**Problem details:**
For the entries below, print exactly the lines between the line holding "none -> cyan slope A3:A4 level 1 top 3" and the line holding "none -> blue tile I2 level 1", inclusive, and nothing else.

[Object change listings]
▼

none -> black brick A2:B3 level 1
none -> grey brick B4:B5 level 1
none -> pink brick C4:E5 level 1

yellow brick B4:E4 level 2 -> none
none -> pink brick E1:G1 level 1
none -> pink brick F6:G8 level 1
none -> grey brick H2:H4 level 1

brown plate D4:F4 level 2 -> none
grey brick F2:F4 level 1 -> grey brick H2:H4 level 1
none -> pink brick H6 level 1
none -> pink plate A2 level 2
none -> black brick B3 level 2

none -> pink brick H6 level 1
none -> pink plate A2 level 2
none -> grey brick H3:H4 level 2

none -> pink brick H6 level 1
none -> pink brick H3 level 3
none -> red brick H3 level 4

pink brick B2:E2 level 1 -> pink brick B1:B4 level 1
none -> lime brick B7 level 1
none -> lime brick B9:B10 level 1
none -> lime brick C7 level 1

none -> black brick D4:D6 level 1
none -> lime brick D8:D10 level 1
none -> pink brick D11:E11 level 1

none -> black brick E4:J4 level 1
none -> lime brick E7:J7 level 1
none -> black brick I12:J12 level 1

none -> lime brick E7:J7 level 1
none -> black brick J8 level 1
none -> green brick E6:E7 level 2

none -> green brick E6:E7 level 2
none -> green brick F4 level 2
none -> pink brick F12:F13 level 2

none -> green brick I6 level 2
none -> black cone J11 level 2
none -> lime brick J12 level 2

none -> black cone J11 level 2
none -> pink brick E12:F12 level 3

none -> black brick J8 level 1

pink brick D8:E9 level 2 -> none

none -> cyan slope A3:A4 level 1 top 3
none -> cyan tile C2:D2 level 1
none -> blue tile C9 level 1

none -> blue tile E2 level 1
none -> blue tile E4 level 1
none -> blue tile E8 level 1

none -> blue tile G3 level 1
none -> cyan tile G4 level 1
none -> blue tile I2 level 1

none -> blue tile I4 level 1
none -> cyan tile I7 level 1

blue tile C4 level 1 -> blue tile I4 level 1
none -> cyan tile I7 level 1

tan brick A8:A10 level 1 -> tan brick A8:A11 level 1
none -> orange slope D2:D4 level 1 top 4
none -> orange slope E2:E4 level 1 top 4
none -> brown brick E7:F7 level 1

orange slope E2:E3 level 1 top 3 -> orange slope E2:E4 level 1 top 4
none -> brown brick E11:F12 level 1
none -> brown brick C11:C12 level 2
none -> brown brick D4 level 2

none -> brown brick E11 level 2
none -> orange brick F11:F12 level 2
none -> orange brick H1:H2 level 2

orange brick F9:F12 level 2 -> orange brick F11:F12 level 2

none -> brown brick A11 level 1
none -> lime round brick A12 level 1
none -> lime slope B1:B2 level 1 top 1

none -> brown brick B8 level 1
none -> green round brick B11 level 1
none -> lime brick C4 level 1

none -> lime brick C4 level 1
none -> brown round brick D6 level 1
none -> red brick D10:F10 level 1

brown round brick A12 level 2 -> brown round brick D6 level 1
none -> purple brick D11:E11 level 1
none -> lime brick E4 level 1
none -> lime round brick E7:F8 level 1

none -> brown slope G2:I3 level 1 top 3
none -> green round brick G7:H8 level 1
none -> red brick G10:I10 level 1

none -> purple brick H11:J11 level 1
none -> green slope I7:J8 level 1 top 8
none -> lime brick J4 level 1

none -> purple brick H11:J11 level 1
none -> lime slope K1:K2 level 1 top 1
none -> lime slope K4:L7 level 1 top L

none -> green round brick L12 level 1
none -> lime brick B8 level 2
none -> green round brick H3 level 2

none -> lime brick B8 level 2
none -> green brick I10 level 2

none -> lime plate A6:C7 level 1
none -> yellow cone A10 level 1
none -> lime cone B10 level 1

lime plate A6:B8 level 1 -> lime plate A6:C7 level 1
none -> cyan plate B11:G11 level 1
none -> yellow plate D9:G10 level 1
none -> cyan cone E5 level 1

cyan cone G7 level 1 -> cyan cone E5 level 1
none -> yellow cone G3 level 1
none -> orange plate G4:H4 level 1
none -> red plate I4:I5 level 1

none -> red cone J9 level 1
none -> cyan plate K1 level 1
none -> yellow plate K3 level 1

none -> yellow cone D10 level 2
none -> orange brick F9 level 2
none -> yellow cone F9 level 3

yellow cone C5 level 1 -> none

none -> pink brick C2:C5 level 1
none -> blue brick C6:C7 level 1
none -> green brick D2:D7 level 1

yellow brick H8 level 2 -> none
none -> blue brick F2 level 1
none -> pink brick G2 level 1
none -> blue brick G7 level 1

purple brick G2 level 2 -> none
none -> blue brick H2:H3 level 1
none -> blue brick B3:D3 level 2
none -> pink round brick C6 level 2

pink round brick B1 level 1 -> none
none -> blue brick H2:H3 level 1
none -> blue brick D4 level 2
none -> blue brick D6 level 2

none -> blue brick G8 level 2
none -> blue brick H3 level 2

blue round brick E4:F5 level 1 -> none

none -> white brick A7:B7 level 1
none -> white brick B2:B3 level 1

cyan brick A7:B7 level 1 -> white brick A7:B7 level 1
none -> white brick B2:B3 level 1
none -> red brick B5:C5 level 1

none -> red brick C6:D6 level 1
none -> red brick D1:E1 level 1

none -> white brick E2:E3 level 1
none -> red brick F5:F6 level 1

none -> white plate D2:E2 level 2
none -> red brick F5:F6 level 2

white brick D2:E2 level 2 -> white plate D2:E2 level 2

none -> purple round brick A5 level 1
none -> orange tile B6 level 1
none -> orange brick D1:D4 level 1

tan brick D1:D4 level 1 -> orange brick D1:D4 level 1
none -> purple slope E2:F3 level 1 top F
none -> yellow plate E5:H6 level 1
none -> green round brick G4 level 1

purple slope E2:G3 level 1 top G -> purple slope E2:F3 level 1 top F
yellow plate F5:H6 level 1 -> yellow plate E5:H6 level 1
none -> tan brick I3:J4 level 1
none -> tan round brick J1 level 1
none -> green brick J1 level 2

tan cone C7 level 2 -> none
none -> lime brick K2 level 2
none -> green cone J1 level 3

▲

**Solution:**
none -> cyan slope A3:A4 level 1 top 3
none -> cyan tile C2:D2 level 1
none -> blue tile C9 level 1

none -> blue tile E2 level 1
none -> blue tile E4 level 1
none -> blue tile E8 level 1

none -> blue tile G3 level 1
none -> cyan tile G4 level 1
none -> blue tile I2 level 1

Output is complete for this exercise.